··· Provided data ···

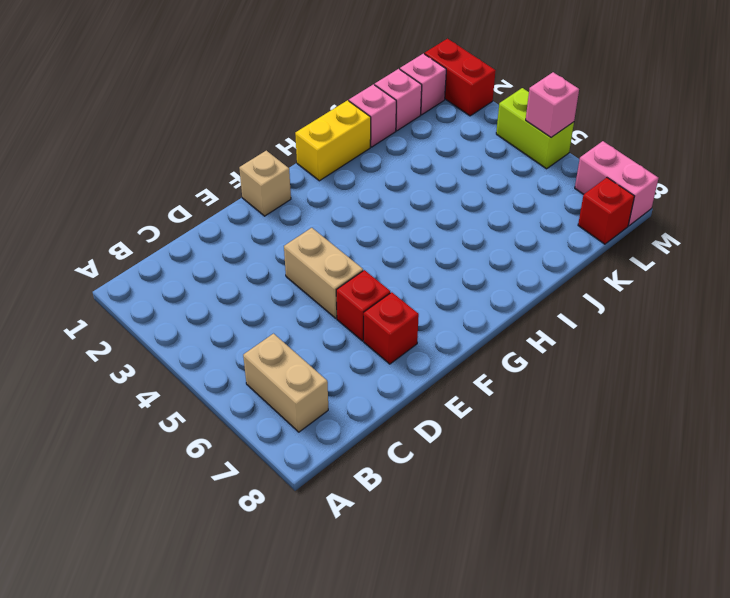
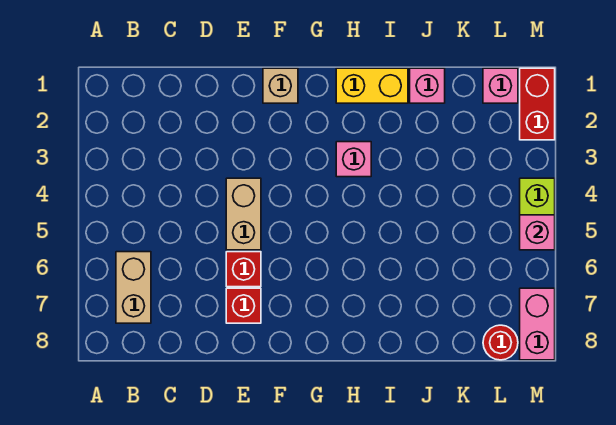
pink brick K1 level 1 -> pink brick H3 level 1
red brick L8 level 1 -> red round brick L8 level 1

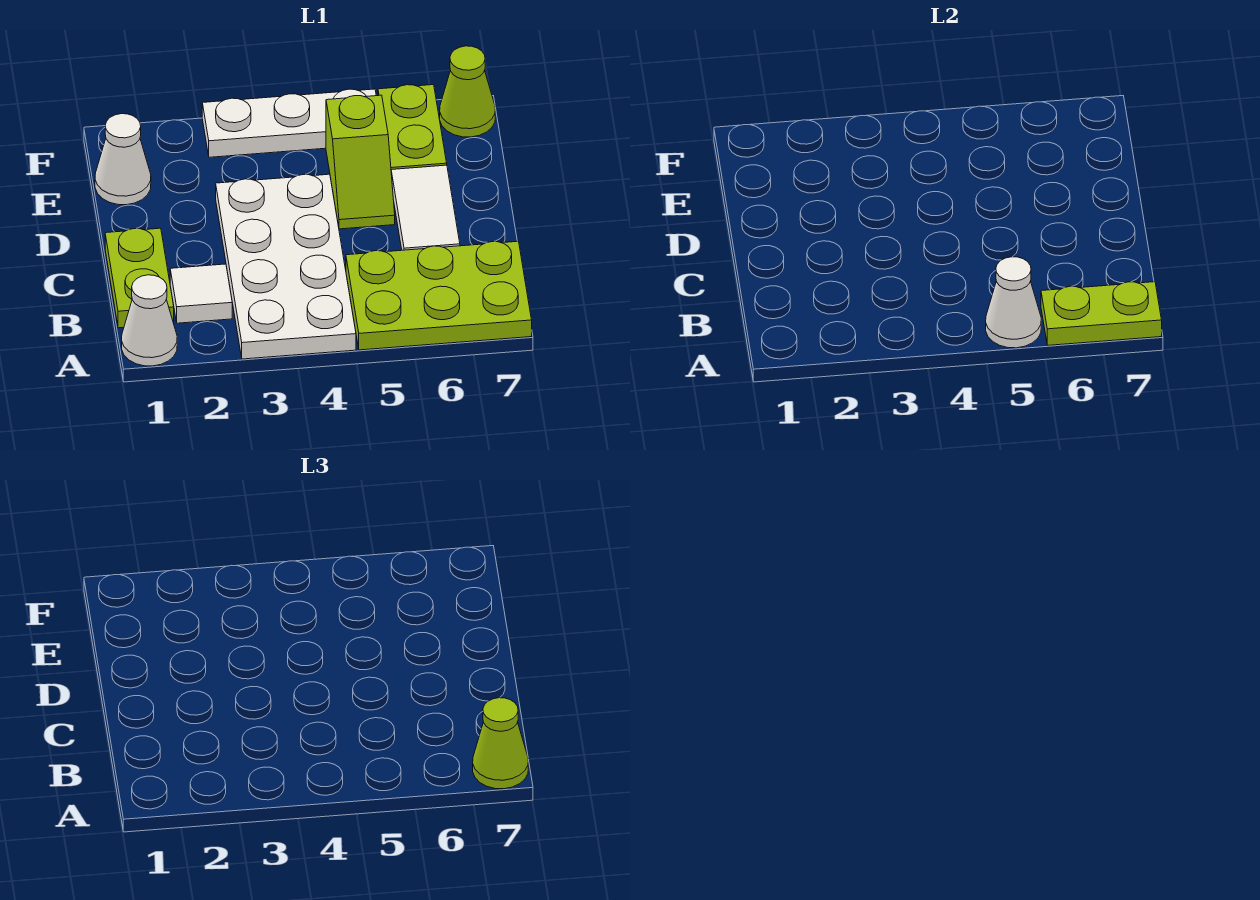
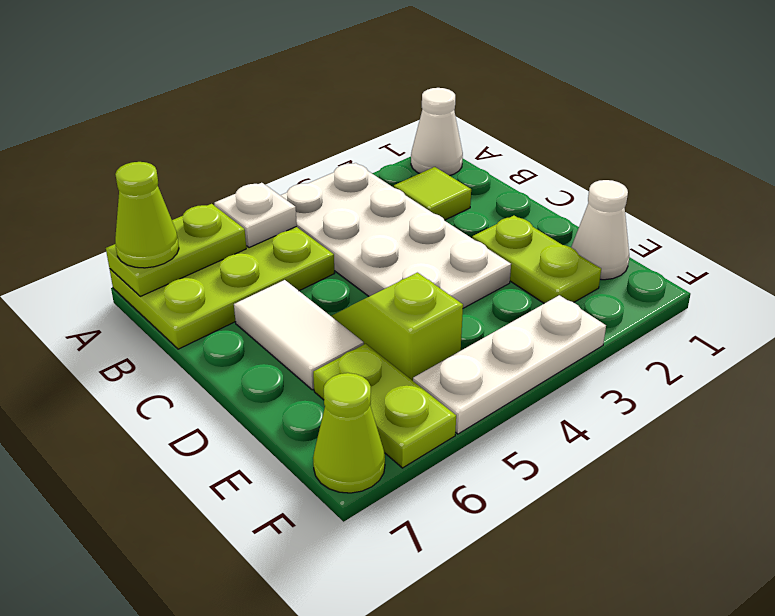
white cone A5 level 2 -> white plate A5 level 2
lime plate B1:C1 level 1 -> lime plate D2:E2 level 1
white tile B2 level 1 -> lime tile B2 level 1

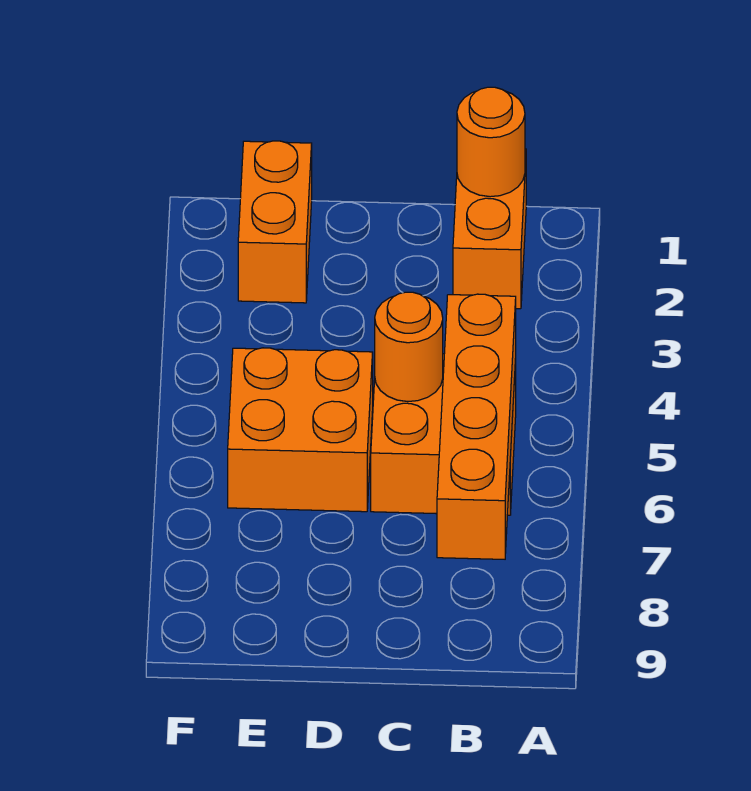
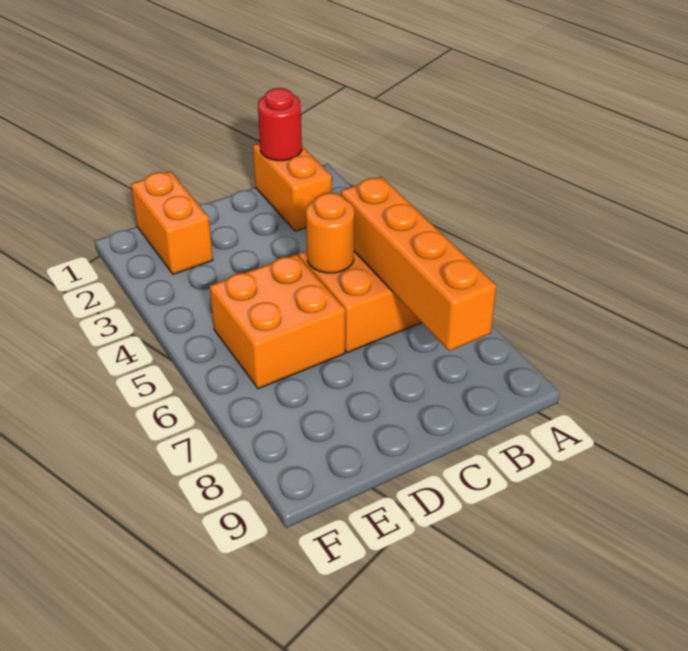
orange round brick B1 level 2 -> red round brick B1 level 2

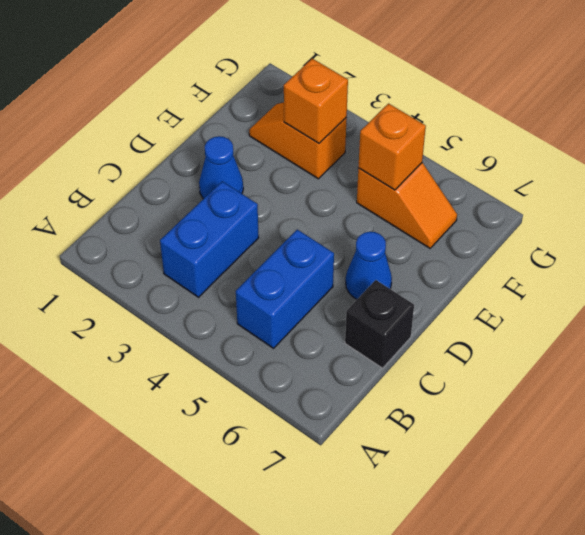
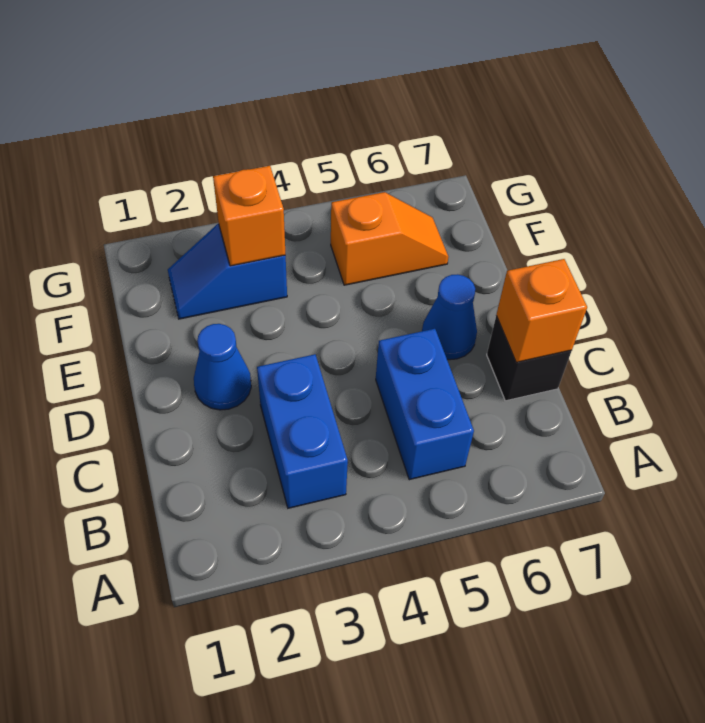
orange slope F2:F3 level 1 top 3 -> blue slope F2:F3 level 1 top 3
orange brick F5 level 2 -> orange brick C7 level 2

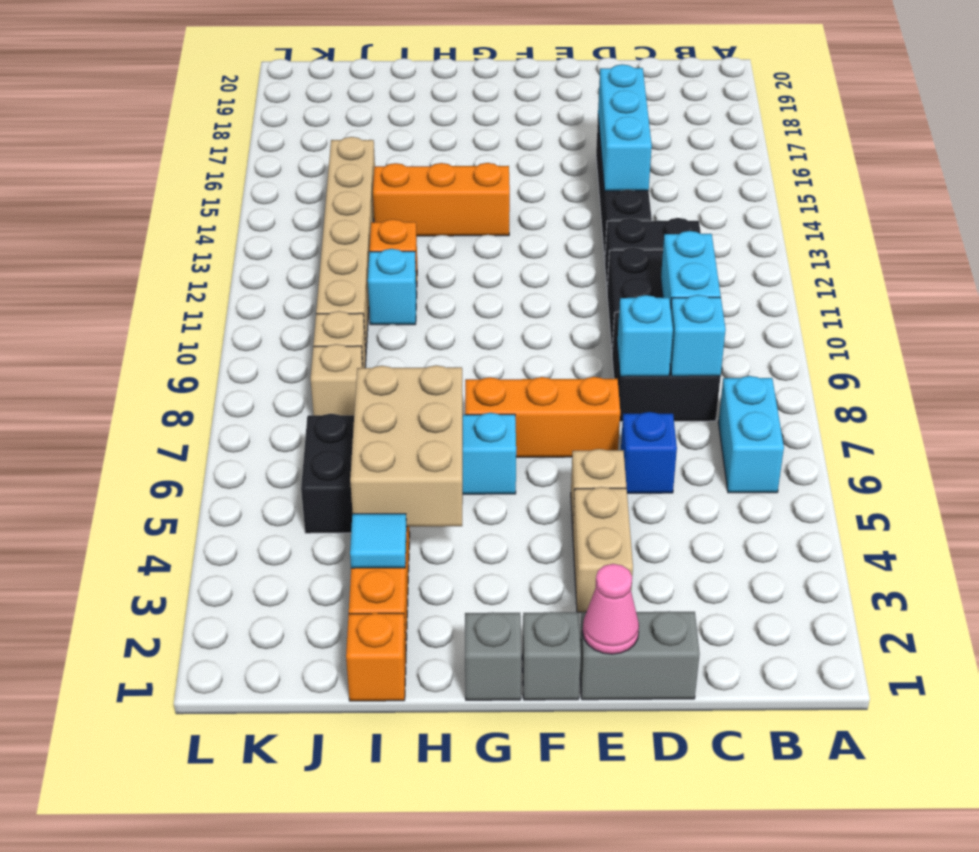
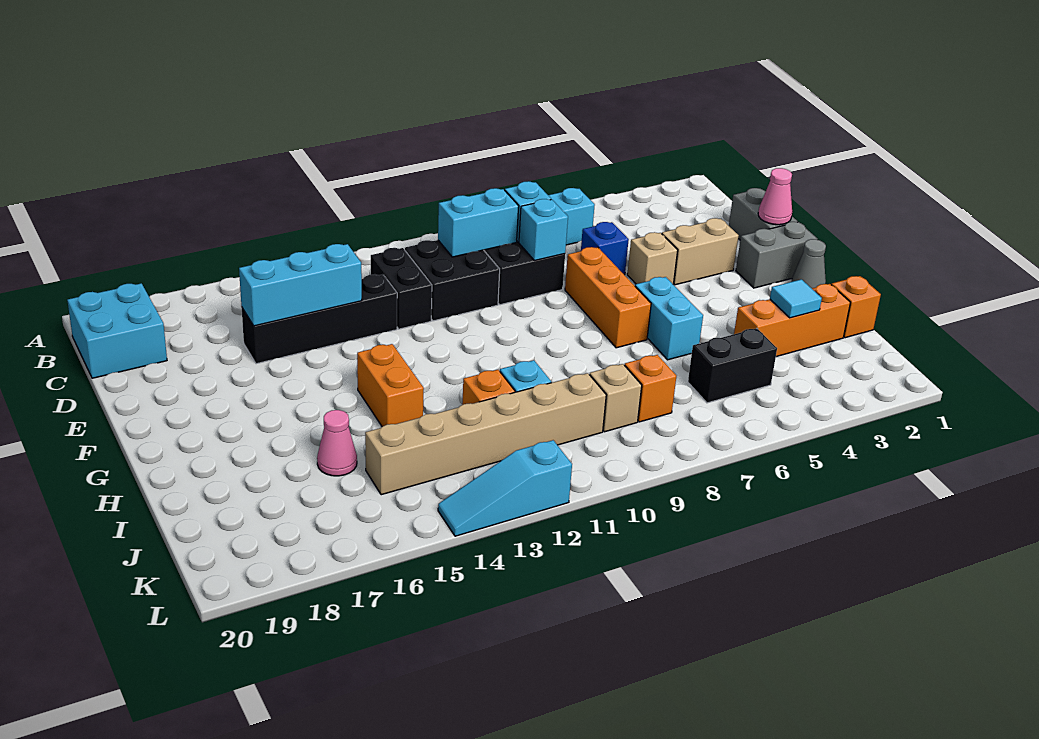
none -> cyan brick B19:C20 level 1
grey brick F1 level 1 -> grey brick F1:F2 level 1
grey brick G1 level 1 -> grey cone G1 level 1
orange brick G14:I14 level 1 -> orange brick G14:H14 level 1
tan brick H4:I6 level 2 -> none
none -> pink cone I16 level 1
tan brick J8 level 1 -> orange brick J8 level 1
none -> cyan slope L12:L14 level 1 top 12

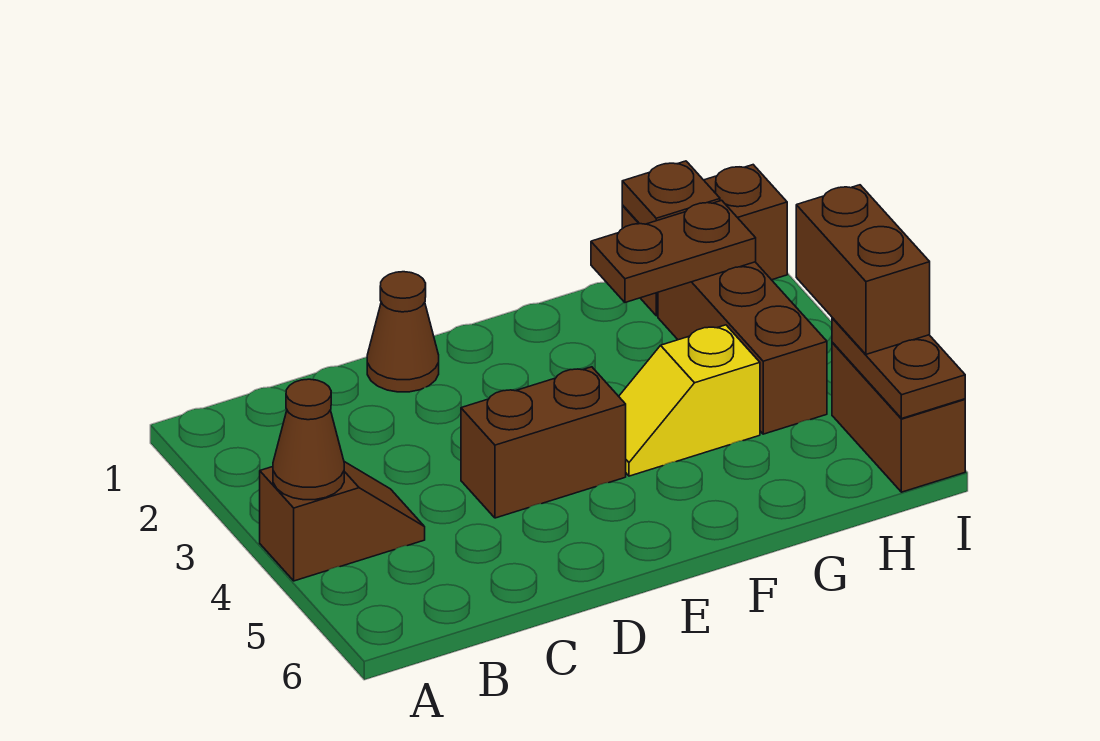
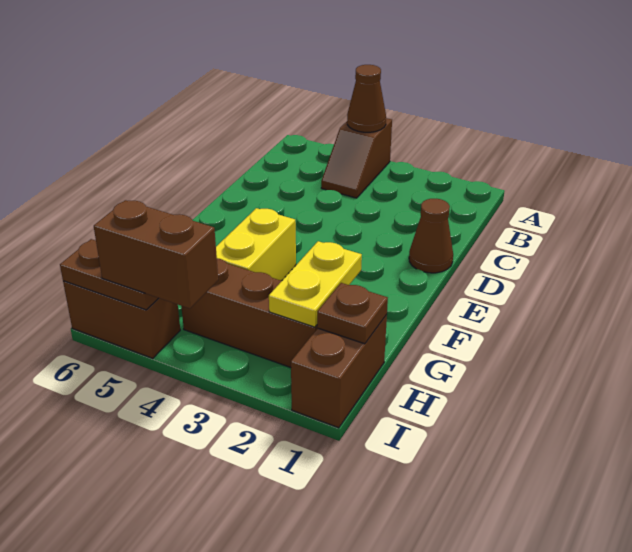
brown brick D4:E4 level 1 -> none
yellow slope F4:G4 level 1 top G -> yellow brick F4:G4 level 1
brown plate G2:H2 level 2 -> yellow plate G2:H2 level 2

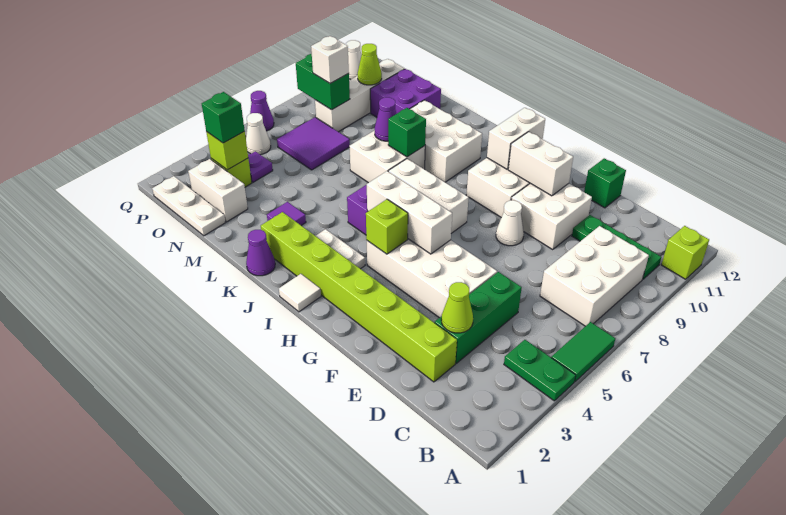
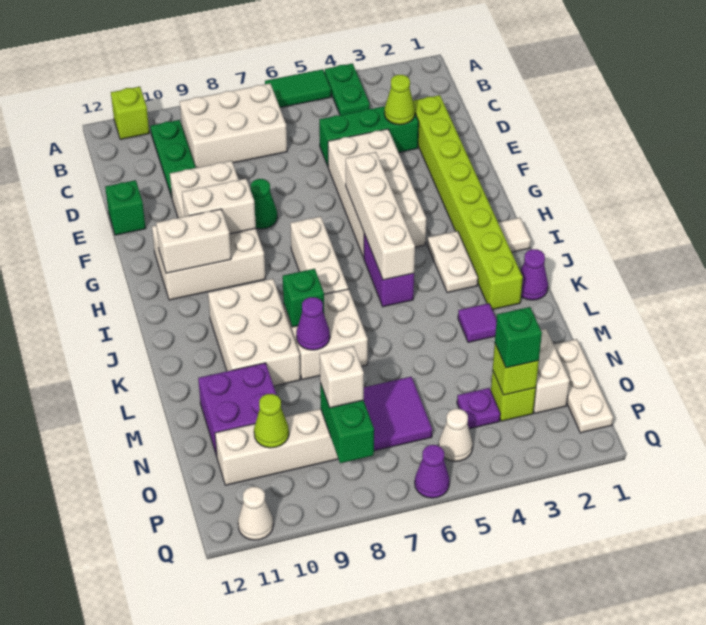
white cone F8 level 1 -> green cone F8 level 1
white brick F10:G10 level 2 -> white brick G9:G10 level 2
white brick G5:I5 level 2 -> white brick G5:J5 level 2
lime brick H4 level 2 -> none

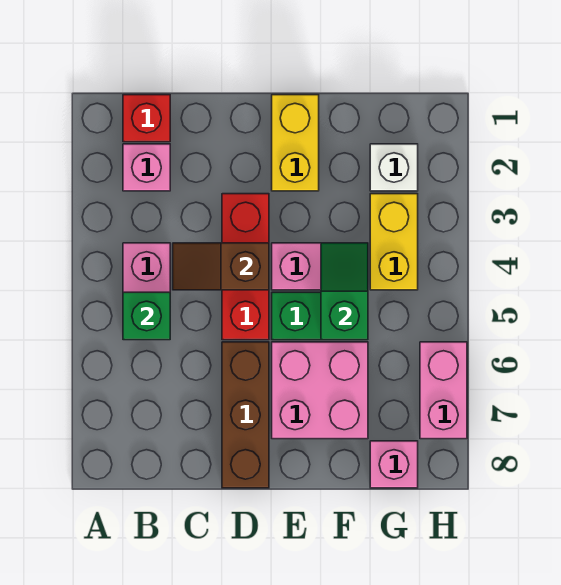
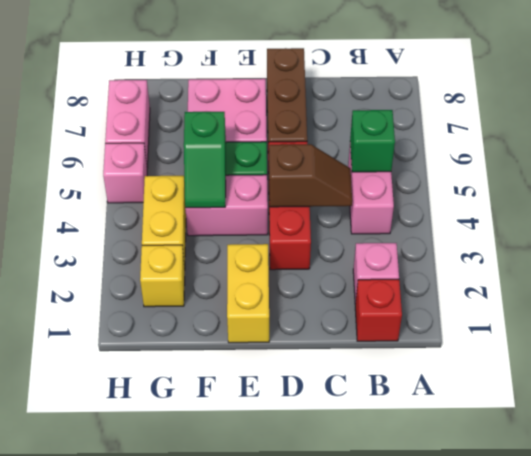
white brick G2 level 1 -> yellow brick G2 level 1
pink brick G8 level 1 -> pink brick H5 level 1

···

Find how many lines of the listing hold "round" and give the number by itself.

2